■ DESCRIPTION OF THE TASK ■
Pictures excluded, copy all of the data below exactly.

■ PROVIDED DATA ■
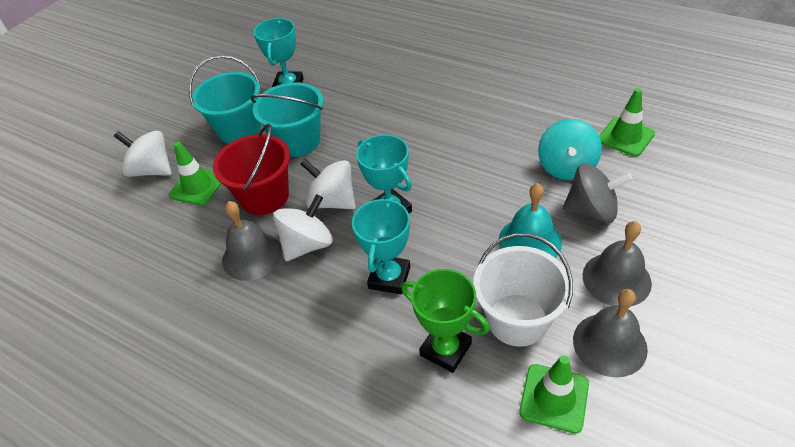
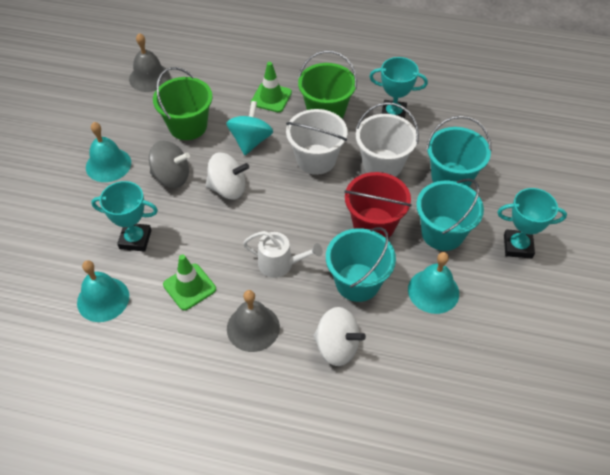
green bucket: 0 -> 2
green traffic cone: 3 -> 2
green trophy: 1 -> 0
grey bell: 3 -> 2
turquoise bell: 1 -> 3
turquoise bucket: 2 -> 3
white bucket: 1 -> 2
white spinning top: 3 -> 2
white watering can: 0 -> 1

■ ANSWER TO THIS TASK ■
green bucket: 0 -> 2
green traffic cone: 3 -> 2
green trophy: 1 -> 0
grey bell: 3 -> 2
turquoise bell: 1 -> 3
turquoise bucket: 2 -> 3
white bucket: 1 -> 2
white spinning top: 3 -> 2
white watering can: 0 -> 1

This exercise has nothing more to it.